◆ Exercise
Using the listing below, copy exactly each line from the one that has "none -> blue brick A8 level 1" through the one that has "purple brick J5 level 2 -> none"; omit the pictures.

◆ Given entries
::::::

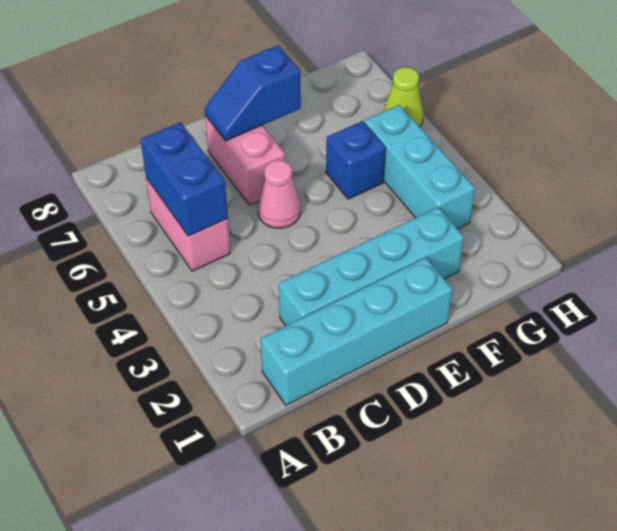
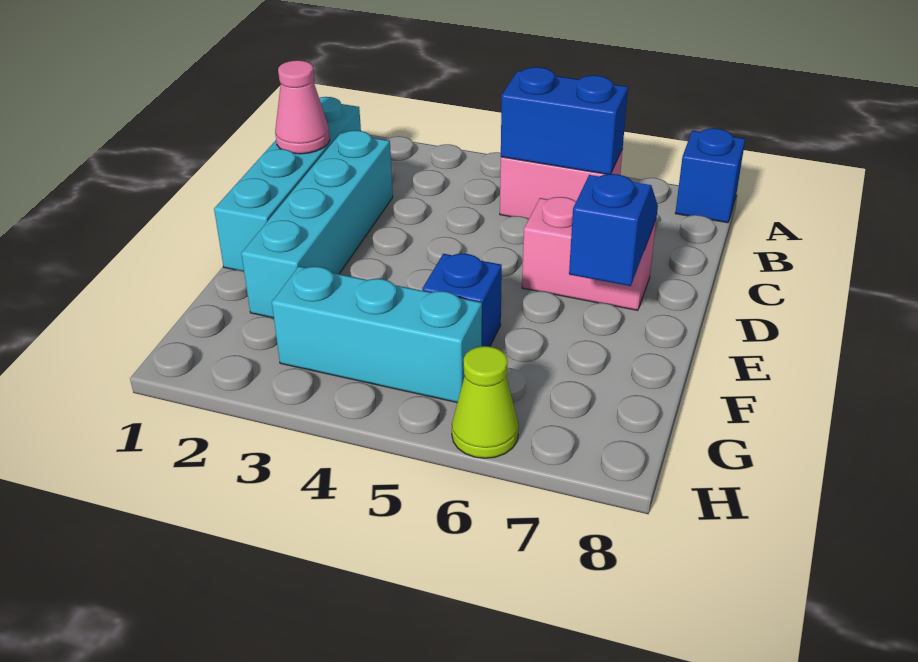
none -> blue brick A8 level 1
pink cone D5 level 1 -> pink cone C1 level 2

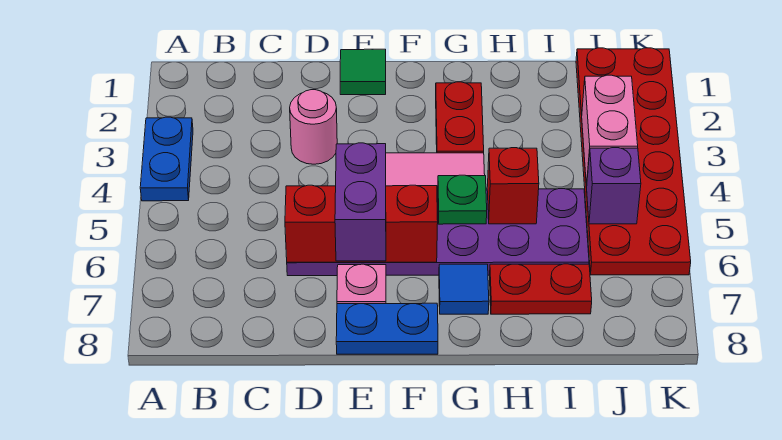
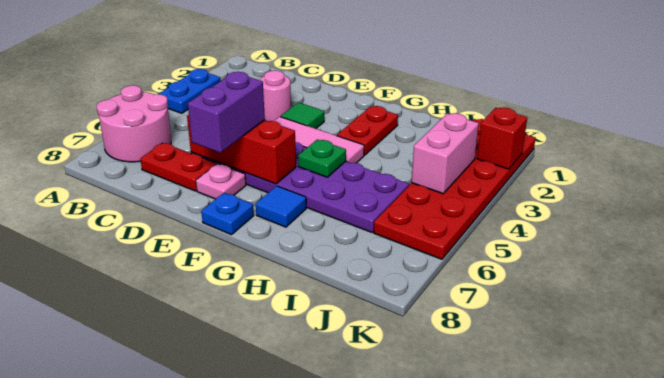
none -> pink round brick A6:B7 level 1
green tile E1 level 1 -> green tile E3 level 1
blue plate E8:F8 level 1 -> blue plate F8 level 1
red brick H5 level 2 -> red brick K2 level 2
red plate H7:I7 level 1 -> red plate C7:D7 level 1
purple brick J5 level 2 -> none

::::::

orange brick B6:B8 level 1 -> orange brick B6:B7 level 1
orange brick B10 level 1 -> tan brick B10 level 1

::::::

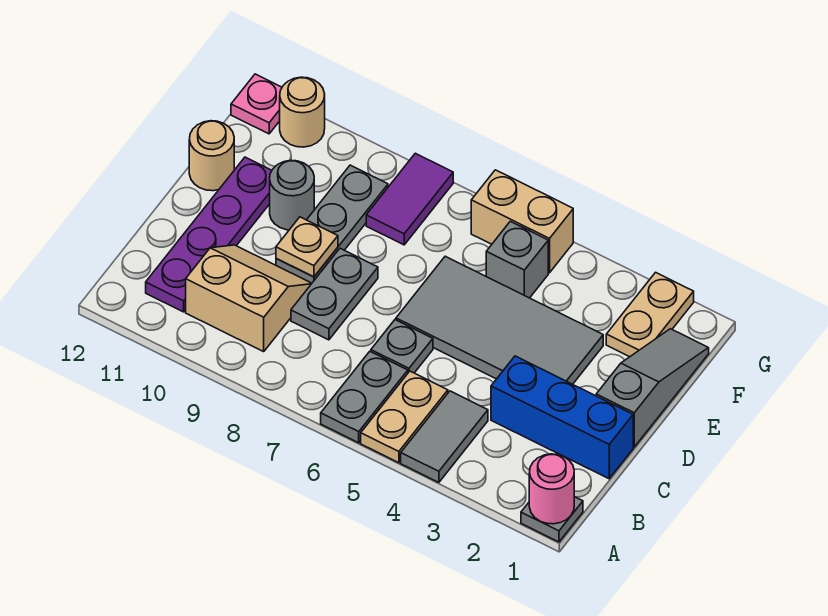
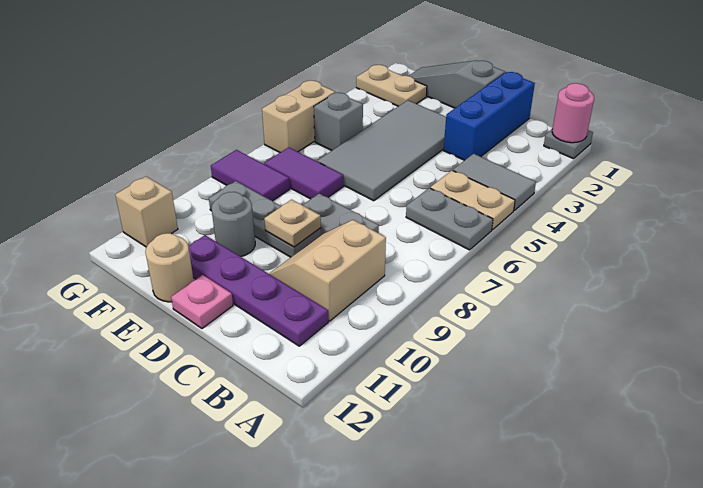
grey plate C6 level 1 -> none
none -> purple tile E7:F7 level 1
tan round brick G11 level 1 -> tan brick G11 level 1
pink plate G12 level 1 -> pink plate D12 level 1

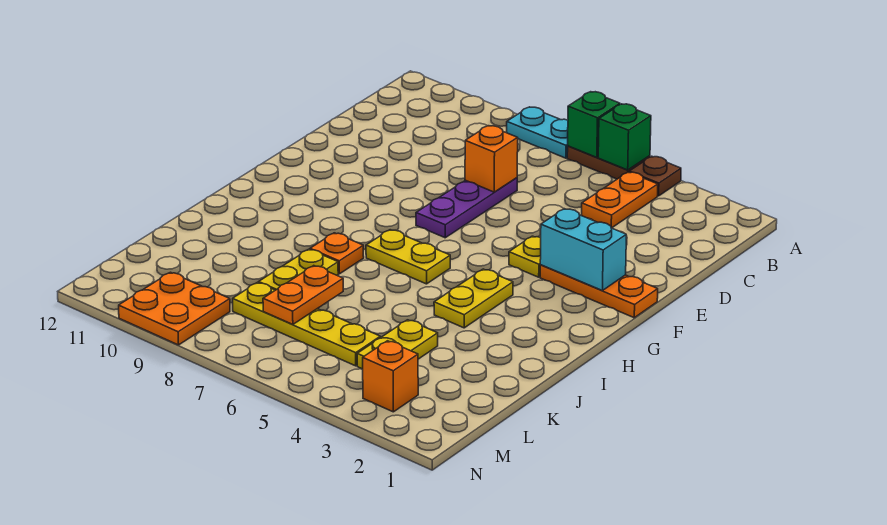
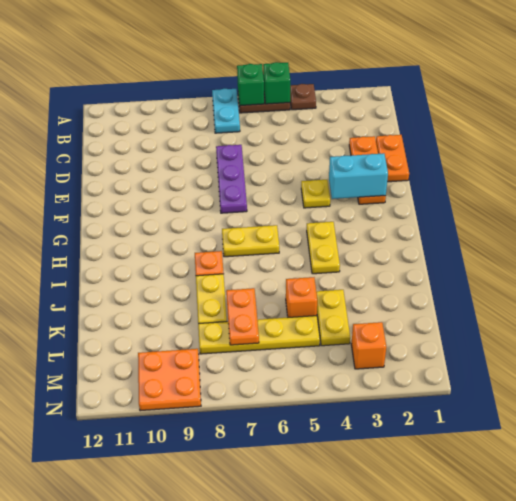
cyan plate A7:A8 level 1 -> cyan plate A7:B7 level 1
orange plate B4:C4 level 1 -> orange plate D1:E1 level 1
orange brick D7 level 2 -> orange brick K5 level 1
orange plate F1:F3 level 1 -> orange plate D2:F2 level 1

::::::

◆ Solved exercise
none -> blue brick A8 level 1
pink cone D5 level 1 -> pink cone C1 level 2

none -> pink round brick A6:B7 level 1
green tile E1 level 1 -> green tile E3 level 1
blue plate E8:F8 level 1 -> blue plate F8 level 1
red brick H5 level 2 -> red brick K2 level 2
red plate H7:I7 level 1 -> red plate C7:D7 level 1
purple brick J5 level 2 -> none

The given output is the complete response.